(Material provided begins)

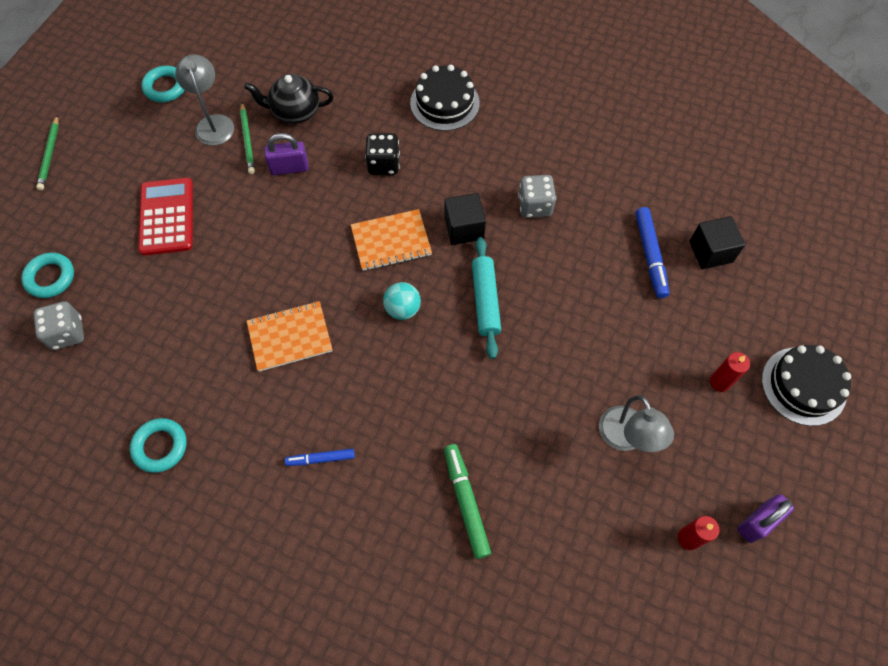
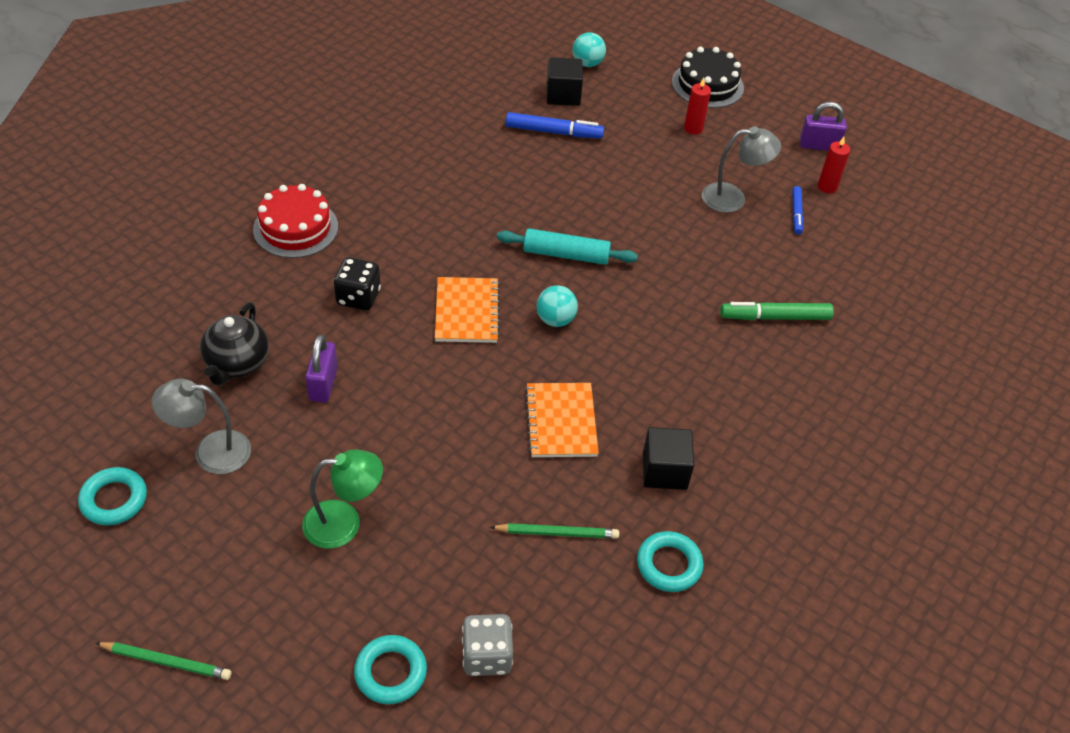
camera: 80 degrees left, 15 degrees down
red calculator [138,178,193,256] -> green lamp [302,449,383,549]
green pencil [240,103,255,174] -> green pencil moved to [490,523,619,539]
blue marker [285,449,355,466] -> blue marker moved to [792,186,803,234]
black cake [410,65,480,131] -> red cake [253,184,338,258]
black cube [444,193,486,245] -> black cube moved to [643,427,694,490]
grey dice [518,175,556,218] -> none
purple padlock [737,494,794,543] -> purple padlock turned 60 degrees counterclockwise [800,102,847,151]
none -> turquoise ball [572,32,606,67]

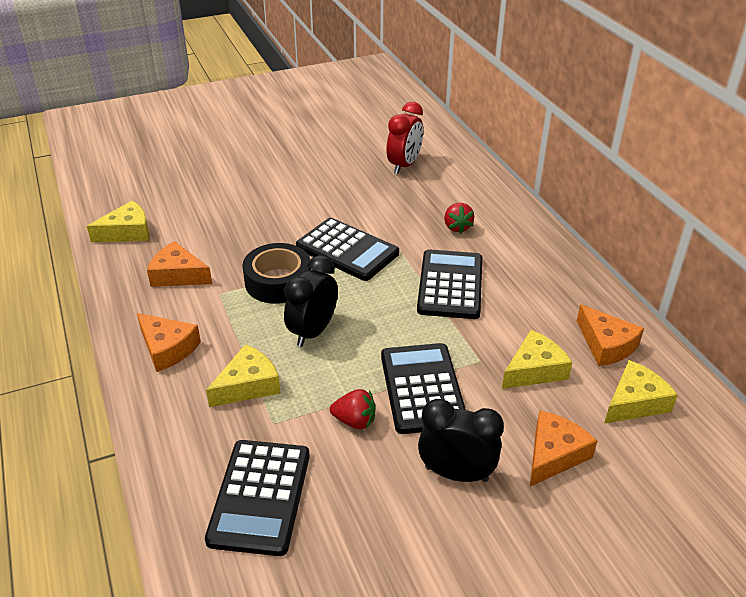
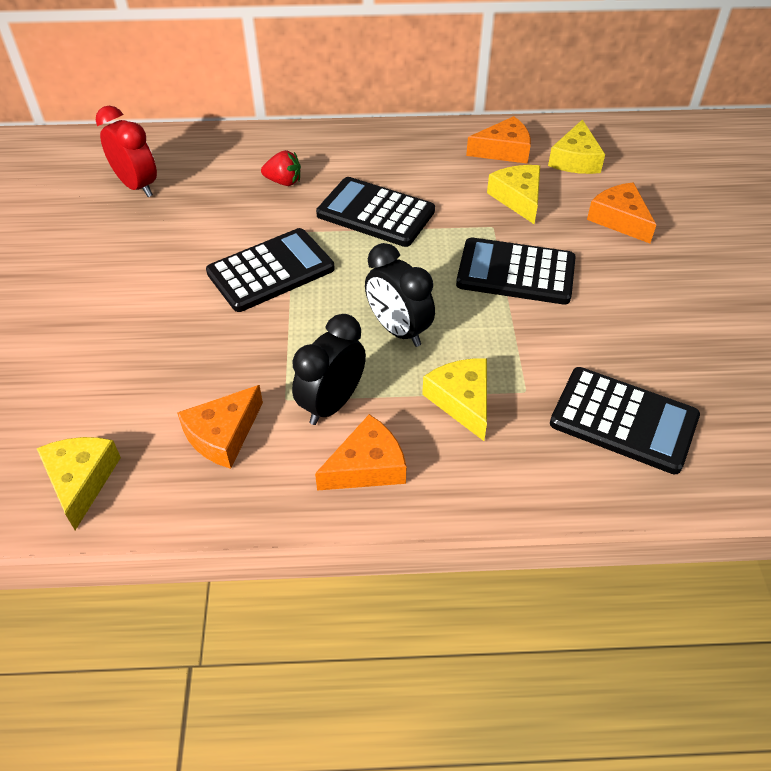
camera: 70 degrees left, 10 degrees up
black tape [243,243,311,304] -> none
red strawberry [330,389,376,429] -> none
black clock [418,399,504,482] -> black clock moved to [292,314,366,425]
yellow cheese [604,360,678,424] -> yellow cheese turned 150 degrees counterclockwise [548,119,605,174]

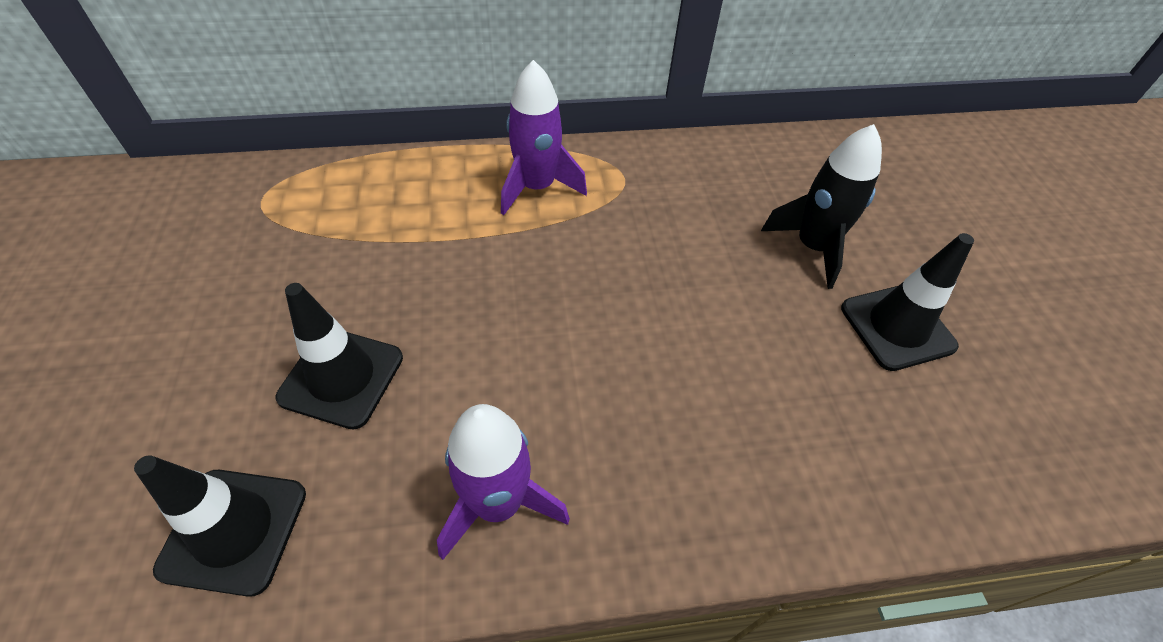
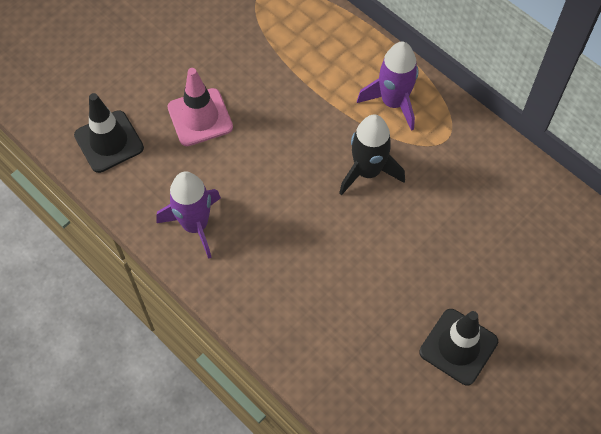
camera: 55 degrees right, 10 degrees up
black traffic cone [276,283,403,429] -> pink traffic cone [167,68,233,146]
black rocket [761,124,882,289] -> black rocket moved to [339,115,405,196]

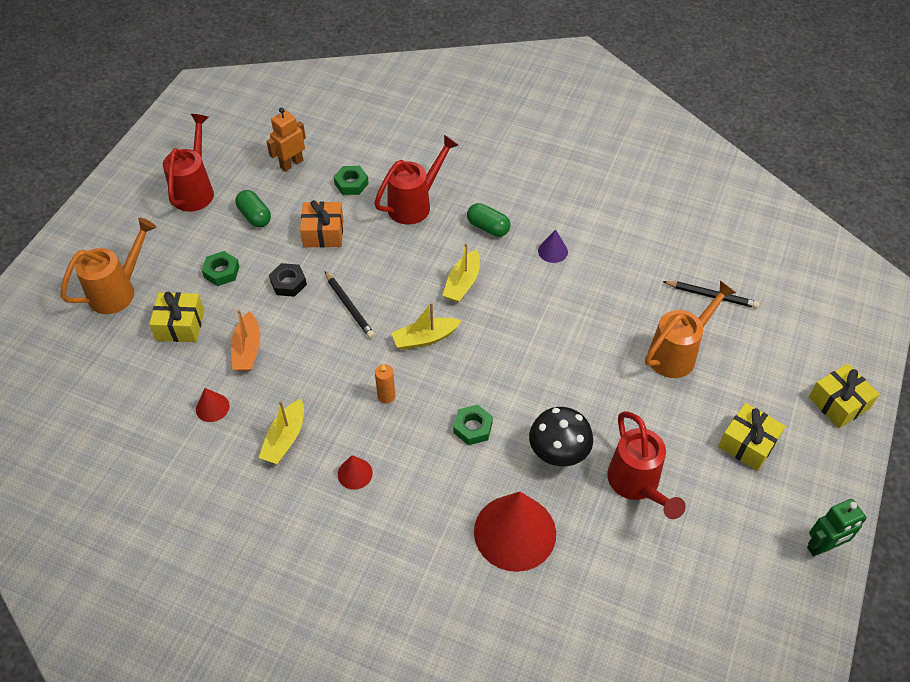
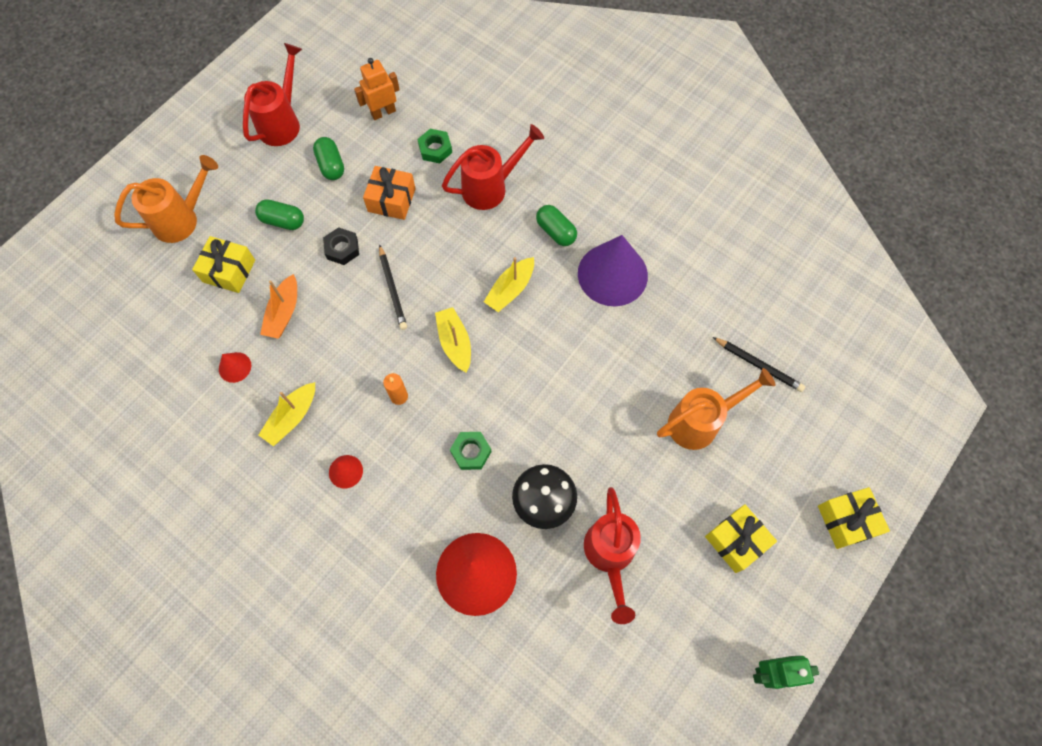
camera: 15 degrees right, 15 degrees up
green nut [202,251,240,286] -> green capsule [255,199,304,230]
yellow boat [391,302,461,350] -> yellow boat turned 75 degrees clockwise [435,307,471,373]
purple cone [538,230,568,263] -> purple cone [578,235,648,306], size x2.26

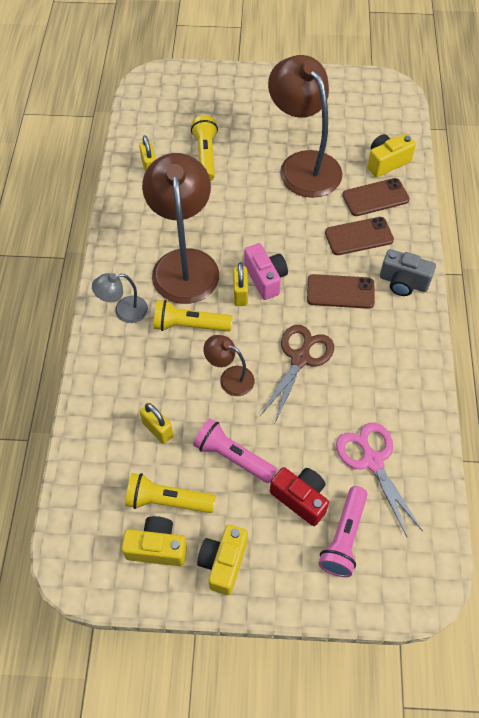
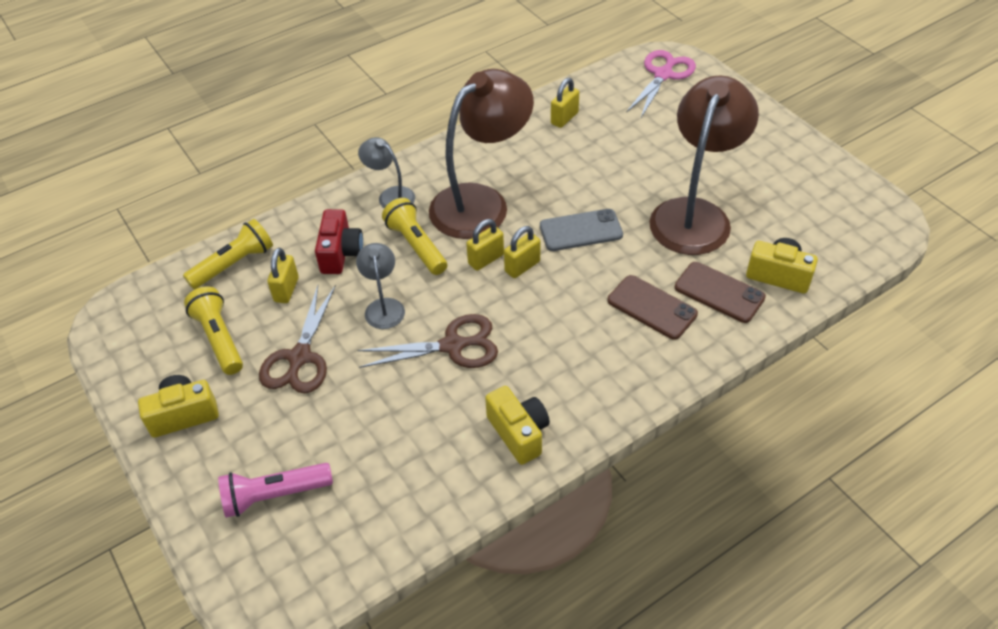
camera: 55 degrees right, 10 degrees down
yellow camera [121,516,187,566] -> yellow camera moved to [485,386,550,465]
yellow flashlight [191,115,218,181] -> yellow flashlight moved to [183,219,273,289]
pink flashlight [193,419,277,483] -> brown scissors [259,285,336,393]
brown lamp [203,335,255,396] -> grey lamp [356,243,405,329]
pink camera [244,243,288,300] -> yellow padlock [504,226,540,278]
red camera [270,467,329,526] -> red camera moved to [315,209,363,274]
brown phone [307,274,375,309] -> none
pink scissors [336,422,423,538] -> pink scissors moved to [626,50,696,117]
grey camera [380,249,436,296] -> none
none -> grey phone [540,209,623,251]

(Material provided ends)

[Task description]: Reproduce only the lines from the first line of the entries through the line containing "black clock [418,399,504,482]", exactly and with both ends kept. Omit the pictures.

[Response to this task]:
camera: 80 degrees left, 15 degrees down
red calculator [138,178,193,256] -> green lamp [302,449,383,549]
green pencil [240,103,255,174] -> green pencil moved to [490,523,619,539]
blue marker [285,449,355,466] -> blue marker moved to [792,186,803,234]
black cake [410,65,480,131] -> red cake [253,184,338,258]
black cube [444,193,486,245] -> black cube moved to [643,427,694,490]
grey dice [518,175,556,218] -> none
purple padlock [737,494,794,543] -> purple padlock turned 60 degrees counterclockwise [800,102,847,151]
none -> turquoise ball [572,32,606,67]

camera: 70 degrees left, 10 degrees up
black tape [243,243,311,304] -> none
red strawberry [330,389,376,429] -> none
black clock [418,399,504,482] -> black clock moved to [292,314,366,425]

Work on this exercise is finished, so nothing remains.